Detected change data:
━━━━━━━━━━━━━━━━━━━━━━━━━━━━━━

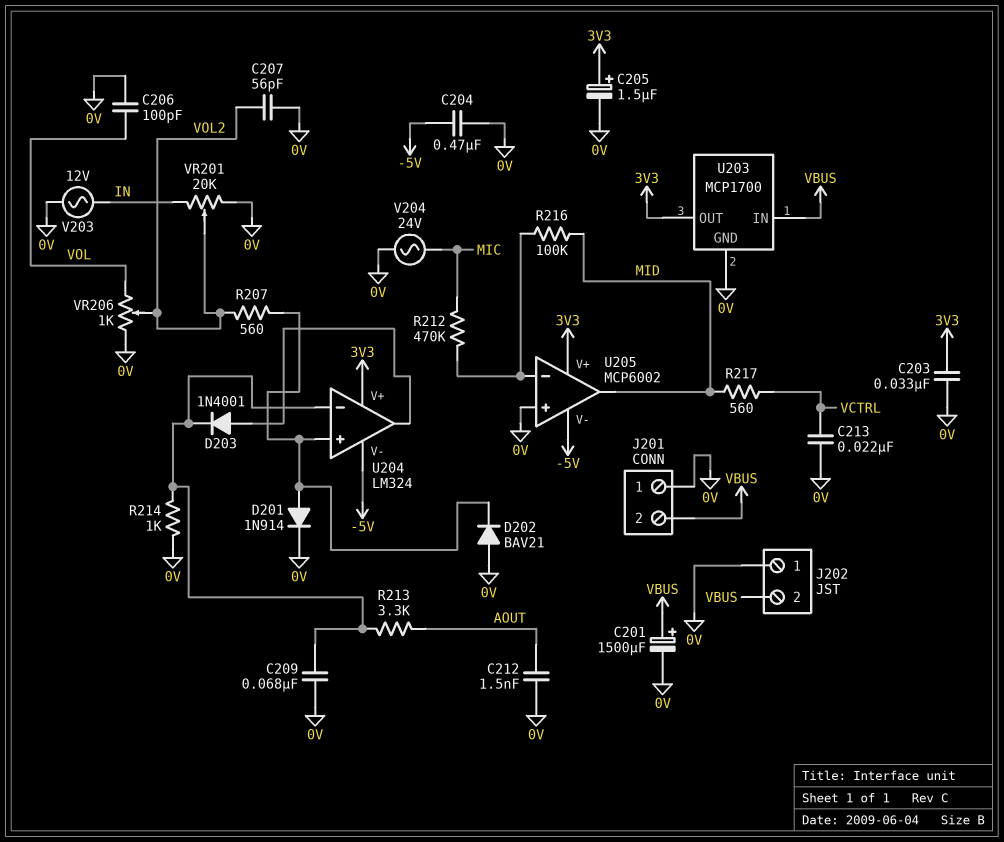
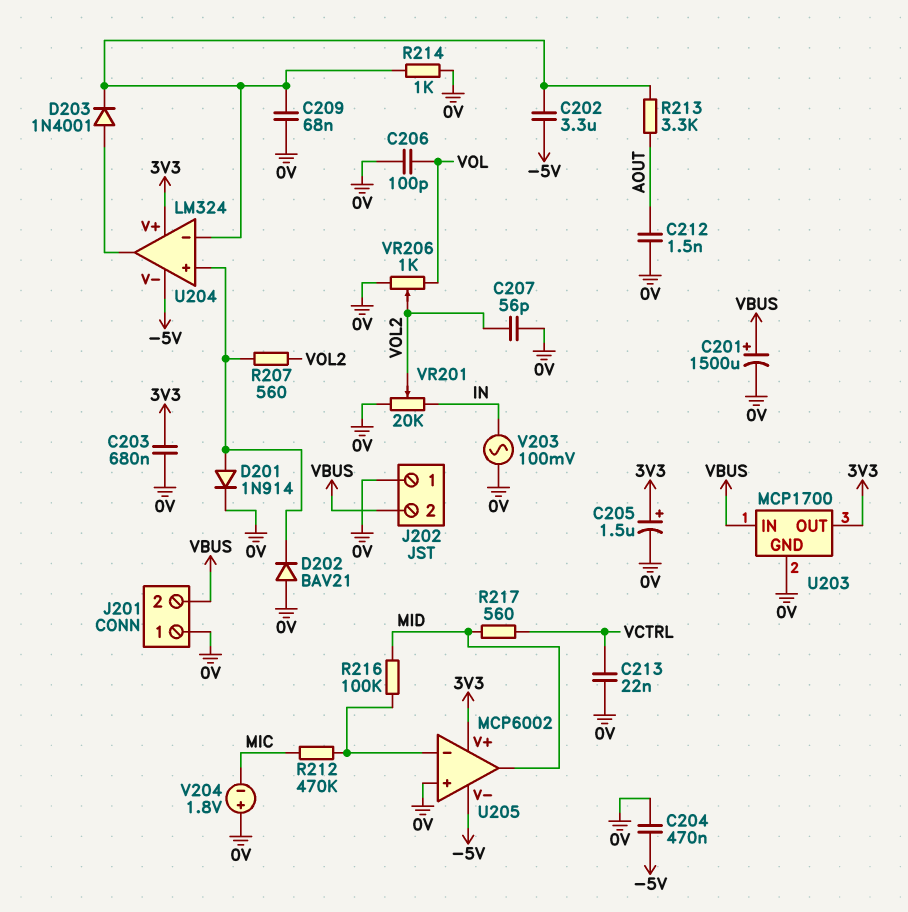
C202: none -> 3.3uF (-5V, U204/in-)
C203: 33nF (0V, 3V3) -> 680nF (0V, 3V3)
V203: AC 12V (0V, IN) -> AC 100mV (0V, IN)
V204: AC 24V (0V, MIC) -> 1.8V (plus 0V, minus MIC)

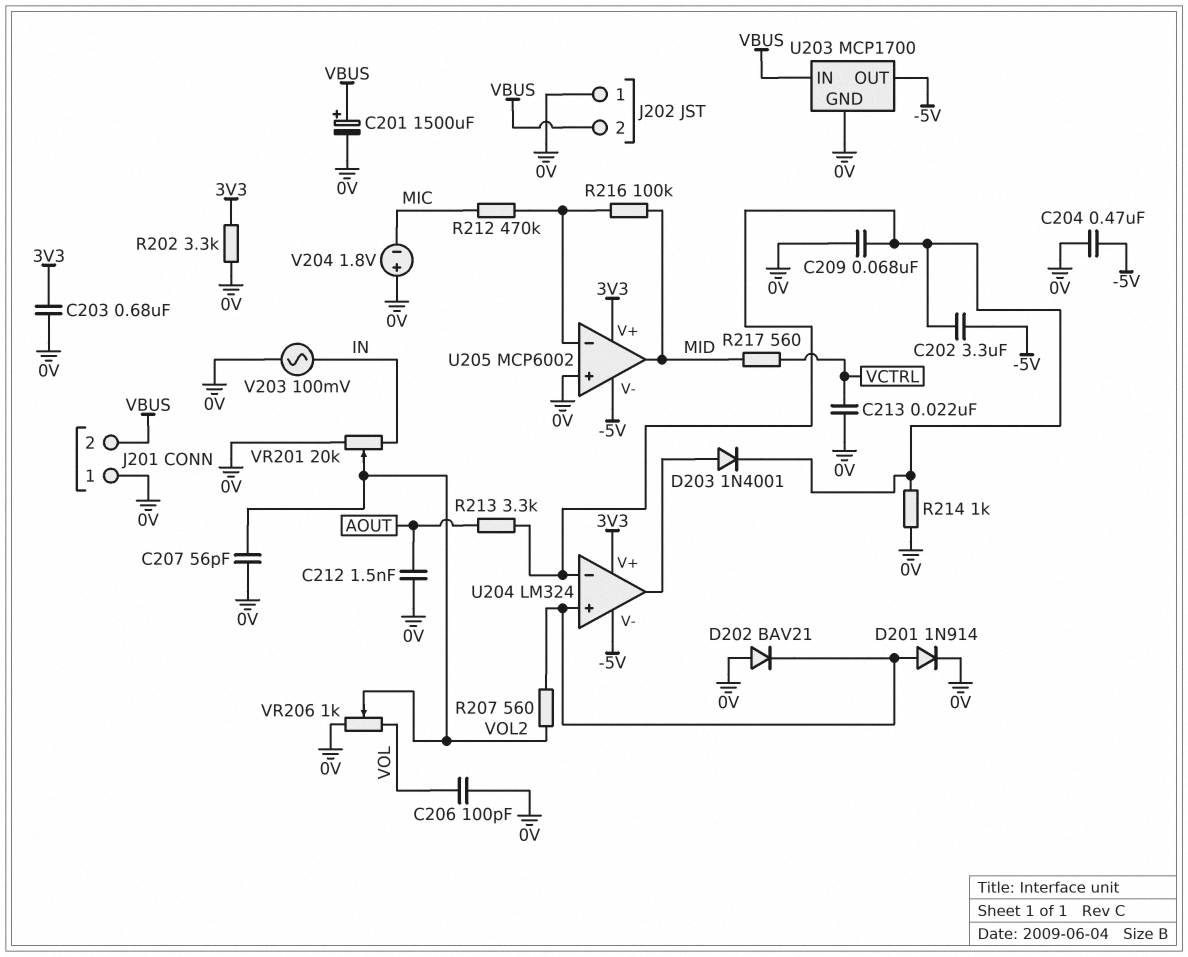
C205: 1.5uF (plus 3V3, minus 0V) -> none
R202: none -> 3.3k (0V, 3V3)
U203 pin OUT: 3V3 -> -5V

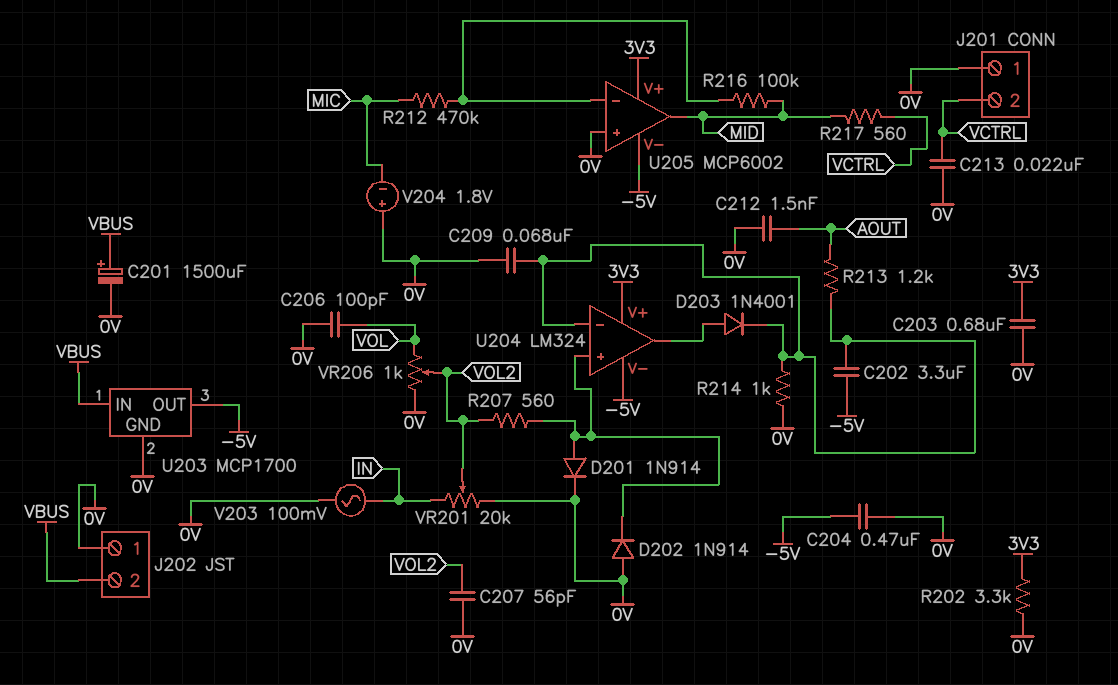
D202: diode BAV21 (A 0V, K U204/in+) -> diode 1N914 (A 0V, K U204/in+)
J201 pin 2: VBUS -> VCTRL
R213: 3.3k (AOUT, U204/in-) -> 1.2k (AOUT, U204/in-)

━━━━━━━━━━━━━━━━━━━━━━━━━━━━━━

**WHAT IS REQUIRED:**
Could the entries be output exactly as written, but without their images?

**PROBLEM SOLUTION:**
C202: none -> 3.3uF (-5V, U204/in-)
C203: 33nF (0V, 3V3) -> 680nF (0V, 3V3)
V203: AC 12V (0V, IN) -> AC 100mV (0V, IN)
V204: AC 24V (0V, MIC) -> 1.8V (plus 0V, minus MIC)

C205: 1.5uF (plus 3V3, minus 0V) -> none
R202: none -> 3.3k (0V, 3V3)
U203 pin OUT: 3V3 -> -5V

D202: diode BAV21 (A 0V, K U204/in+) -> diode 1N914 (A 0V, K U204/in+)
J201 pin 2: VBUS -> VCTRL
R213: 3.3k (AOUT, U204/in-) -> 1.2k (AOUT, U204/in-)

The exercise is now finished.